▶ What you should do
Return each line below that contains the string "treble".

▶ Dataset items

========

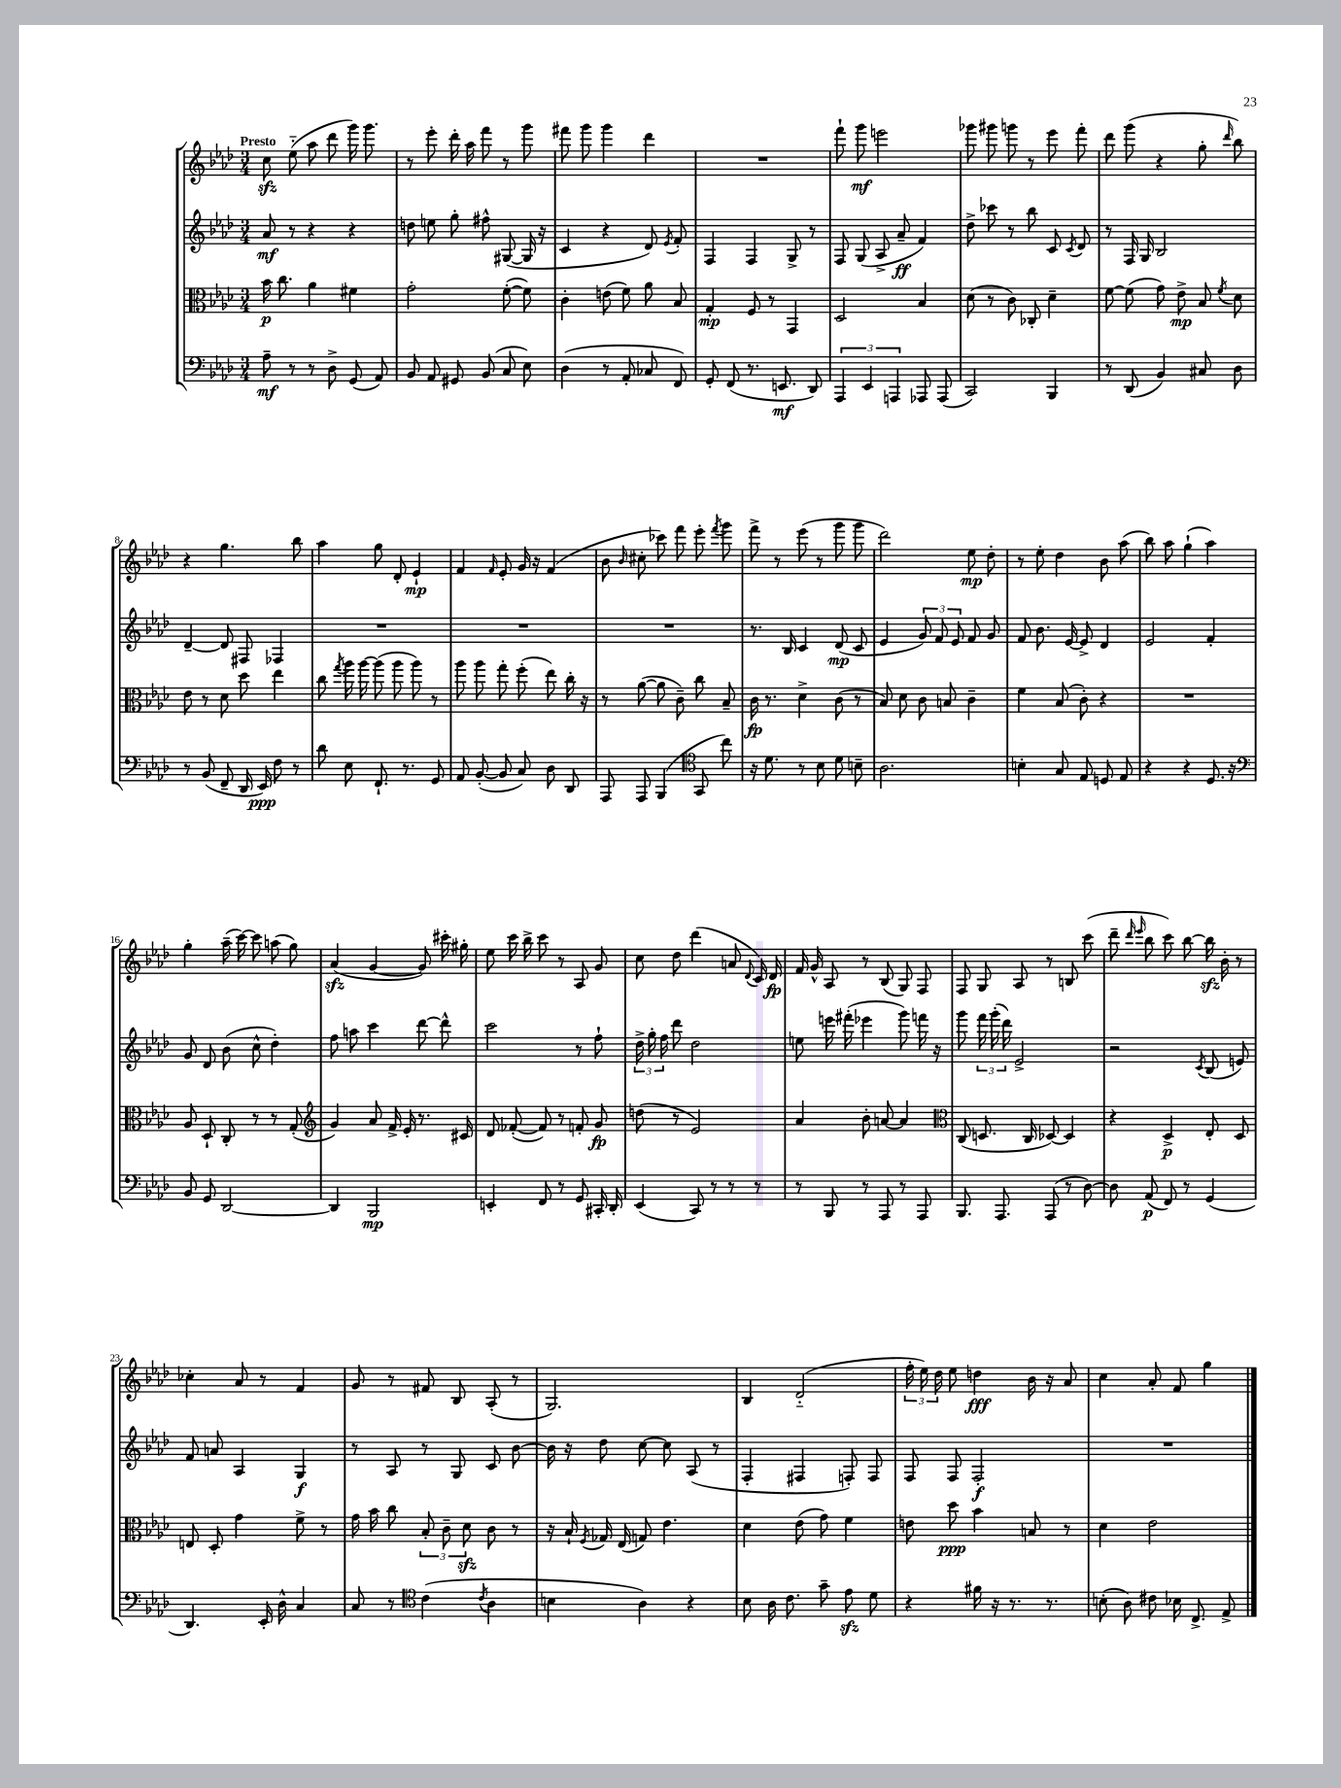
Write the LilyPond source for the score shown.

<<
\new StaffGroup <<
\new Staff = "s0" {
    \clef treble \key aes \major \numericTimeSignature \time 3/4 \tempo "Presto"
    \autoBeamOff c''8\sfz ees''8-_( aes''8 des'''8 g'''16) g'''8. |
    r8 ees'''8-. des'''16-. aes''16 f'''8 r8 g'''8 |
    fis'''8 g'''8 g'''4 des'''4 |
    R2. |
    f'''8-! g'''8\mf e'''2 |
    ges'''8 gis'''8 g'''8 r8 ees'''8 f'''8-. |
    des'''8 g'''8( r4 g''8-. \grace { des'''16 } bes''8) |
    r4 g''4. bes''8 |
    aes''4 g''8 des'8-. ees'4-!\mp |
    f'4 \grace { f'16 } ees'8-. g'16 r16 f'4( |
    bes'8 \grace { bes'16 } cis''8-. ces'''8) f'''8 ees'''8-. \acciaccatura { f'''8 } g'''8 |
    f'''8-> r8 ees'''8( r8 g'''8 g'''8 |
    des'''2) ees''8\mp des''8-. |
    r8 ees''8-. des''4 bes'8 aes''8( |
    bes''8) aes''8 g''4-!( aes''4) |
    g''4-. aes''16--( c'''16~) c'''8 a''8( g''8) |
    aes'4\sfz( g'4~ g'8) cis'''16-. gis''16-. |
    ees''8 c'''16 bes''16-> c'''8 r8 aes8 g'8 |
    c''8 des''8 des'''4( a'8 \appoggiatura { des'8 } c'16) des'16\fp |
    f'16 g'16-^ aes8 r8 bes8( g8) f8 |
    f8 g8 aes8 r8 b8 c'''8( |
    des'''8-- \grace { des'''16 ees'''16 } bes''8 c'''8) bes''8~ bes''16\sfz bes'16-. r8 |
    ces''4-. aes'8 r8 f'4 |
    g'8 r8 fis'8 bes8 aes8-.( r8 |
    g2.) |
    bes4 des'2-_( |
    \tuplet 3/2 { f''16-. ees''16) des''16 } ees''8 d''4\fff bes'16 r16 aes'8 |
    c''4 aes'8-. f'8 g''4 \bar "|." |
}
\new Staff = "s1" {
    \clef treble \key aes \major \numericTimeSignature \time 3/4
    \autoBeamOff aes'8\mf r8 r4 r4 |
    d''8 e''8 g''8-. fis''8-^ gis8~( gis16 r16 |
    c'4 r4 des'8) \acciaccatura { ees'8 } f'8-. |
    f4 f4 g8-> r8 |
    f8 g8( aes8-> aes'8--\ff f'4) |
    des''8-> ces'''8 r8 bes''8 c'8 \acciaccatura { c'8 } des'8 |
    r8 f16 g16 bes2 |
    des'4~-- des'8 fis8 fes4 |
    R2. |
    R2. |
    R2. |
    r8. bes16 c'4 des'8\mp( c'8 |
    ees'4 \tuplet 3/2 { g'8) f'8 ees'8 } f'8 g'8 |
    f'8 bes'8. ees'16~ ees'8-> des'4 |
    ees'2 f'4-. |
    g'8 des'8 bes'8( c''8-^ des''4-.) |
    f''8 a''8 c'''4 des'''8~ des'''8-^ |
    c'''2 r8 f''8-! |
    \tuplet 3/2 { des''16-> g''16-. f''16 } des'''8 des''2 |
    e''8 e'''16 fis'''16-.( ees'''4 g'''8) f'''16 r16 |
    g'''8 \tuplet 3/2 { f'''16 g'''16-.( des'''16) } ees'2-> |
    r2 \acciaccatura { c'8 } bes8( e'8) |
    f'8 a'8 aes4 g4\f |
    r8 aes8 r8 g8 c'8 bes'8~ |
    bes'16 r16 des''8 c''8~ c''8 aes8( r8 |
    f4-. fis4 f8-.) f8 |
    f8 f8 f2-.\f |
    R2. \bar "|." |
}
\new Staff = "s2" {
    \clef alto \key aes \major \numericTimeSignature \time 3/4
    \autoBeamOff bes'16\p c''8. aes'4 fis'4 |
    g'2-. f'8~-.( f'8) |
    c'4-. e'8( f'8) aes'8 bes8 |
    g4-.\mp f8 r8 g,4 |
    des2 bes4 |
    des'8( r8 c'8) ces8-. des'4-- |
    f'8~ f'8( g'8) ees'8->\mp bes8 \acciaccatura { f'8 } des'8 |
    ees'8 r8 des'8 des''8 ees''4 |
    c''8 \acciaccatura { g''8 } aes''16 aes''16~ aes''8( aes''8 aes''8) r8 |
    aes''8 aes''8 g''8-. f''8-.( ees''8) c''16-. r16 |
    r8 aes'8~( aes'8 c'8--) c''8 bes8-- |
    c'16\fp r8. des'4-> c'8( r8 |
    bes8) des'8 c'8 b8 c'4-- |
    f'4 bes8( c'8-.) r4 |
    R2. |
    aes8 des8-! c8-. r8 r8 g8-.( |
    \clef treble g'4) aes'8 f'16-> ees'16-. r8. cis'16 |
    des'8 fes'8~-.( fes'8) r8 f'8-. g'8\fp |
    d''8( r8 ees'2) |
    aes'4 bes'8-. a'8~ a'4 |
    \clef alto c8( d8. c16 des8~) des4 |
    r4 des4->\p ees8-. des8 |
    e8 des8-. g'4 f'8-> r8 |
    g'16 bes'16 c''8 \tuplet 3/2 { bes8-. c'8-- des'8\sfz } c'8 r8 |
    r16 bes16-! \acciaccatura { f8 } ges16 ees16( g8) ees'4. |
    des'4 ees'8( g'8) f'4 |
    e'8 des''8\ppp bes'4 b8 r8 |
    des'4 ees'2 \bar "|." |
}
\new Staff = "s3" {
    \clef bass \key aes \major \numericTimeSignature \time 3/4
    \autoBeamOff aes8--\mf r8 r8 des8-> g,8( aes,8) |
    bes,8 aes,8 gis,8 bes,8( c8 ees8) |
    des4( r8 aes,8-. ces8 f,8) |
    g,8-. f,8( r8. e,8.\mf des,8) |
    \tuplet 3/2 { aes,,4 ees,4 a,,4 } aes,,8 aes,,8( |
    c,2) bes,,4 |
    r8 des,8( bes,4) cis8 des8 |
    r8 bes,8( f,8-- des,16 ees,16\ppp) f8 r8 |
    des'8 ees8 f,8.-! r8. g,8 |
    aes,8 bes,8~-.( bes,8 c8) des8 des,8 |
    aes,,8 aes,,8 bes,,4( \clef tenor g,8 c''8) |
    r16 des'8. r8 bes8 des'8 b8-- |
    aes2. |
    b4-. g8 ees8 d8 ees8 |
    r4 r4 des8. r16 |
    \clef bass bes,8 g,8 des,2~ |
    des,4 bes,,2\mp |
    e,4-. f,8 r8 g,8 cis,16-. des,16-. |
    ees,4( c,8) r8 r8 r8 |
    r8 bes,,8 r8 aes,,8 r8 aes,,8 |
    bes,,8. aes,,8. aes,,8( r8 des8~) |
    des8 aes,8\p( f,8) r8 g,4( |
    des,4.) ees,16-. des16-^ c4 |
    c8 r8 \clef tenor c'4( \acciaccatura { c'8 } aes4 |
    b4 aes4) r4 |
    bes8 aes16 c'8. g'8-- ees'8\sfz des'8 |
    r4 fis'16 r16 r8. r8. |
    b8-.( aes8) cis'8 bes16 c8.-> ees8-> \bar "|." |
}
>>
>>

========

▶ Result of this exercise
    \clef treble \key aes \major \numericTimeSignature \time 3/4 \tempo "Presto"
    \clef treble \key aes \major \numericTimeSignature \time 3/4
    \clef treble g'4) aes'8 f'16-> ees'16-. r8. cis'16 |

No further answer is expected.